*SUPPLIED ENTRIES:*
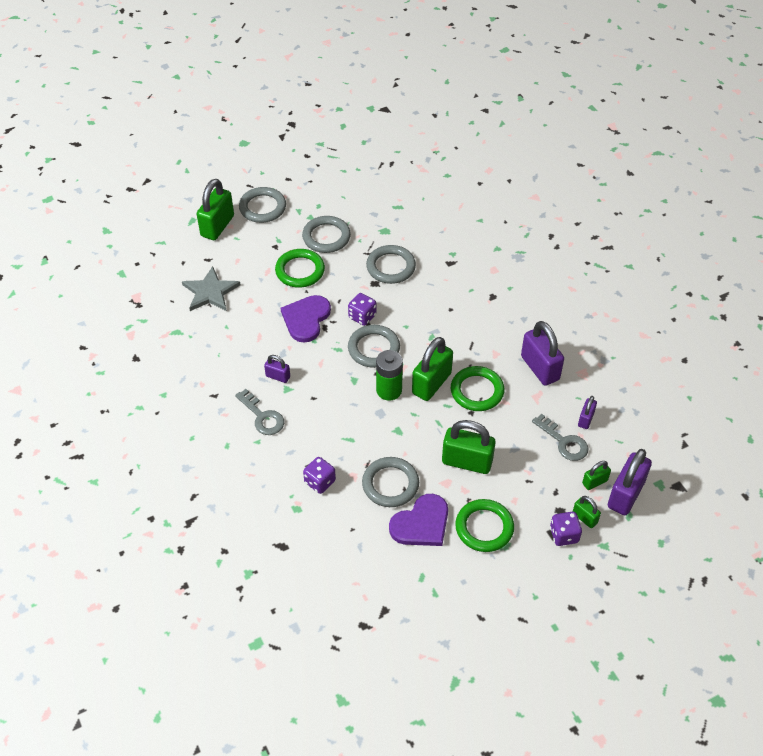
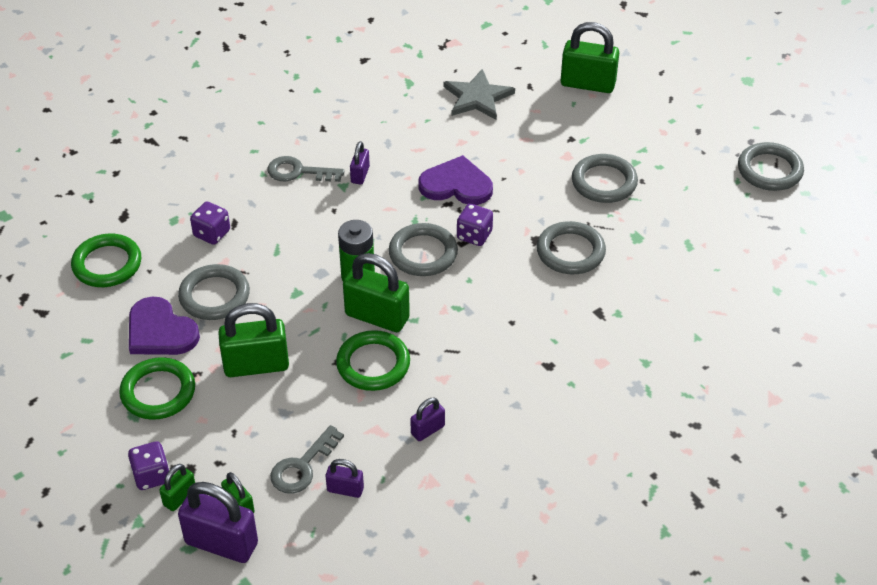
camera: 80 degrees right, 5 degrees down
grey key [235,389,284,435] -> grey key turned 60 degrees clockwise [268,156,344,182]
grey ring [239,187,286,223] -> grey ring moved to [738,142,804,191]
green ring [275,249,325,288] -> green ring moved to [71,234,141,287]
green padlock [442,420,496,474] -> green padlock turned 75 degrees clockwise [218,303,289,377]
purple padlock [521,321,564,386] -> purple padlock [410,398,445,441], size x0.51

*GOAL OF THE EXERCISE:*
Return the entries verbatim, pictures excluded.

*RESULT FOR THIS TASK:*
camera: 80 degrees right, 5 degrees down
grey key [235,389,284,435] -> grey key turned 60 degrees clockwise [268,156,344,182]
grey ring [239,187,286,223] -> grey ring moved to [738,142,804,191]
green ring [275,249,325,288] -> green ring moved to [71,234,141,287]
green padlock [442,420,496,474] -> green padlock turned 75 degrees clockwise [218,303,289,377]
purple padlock [521,321,564,386] -> purple padlock [410,398,445,441], size x0.51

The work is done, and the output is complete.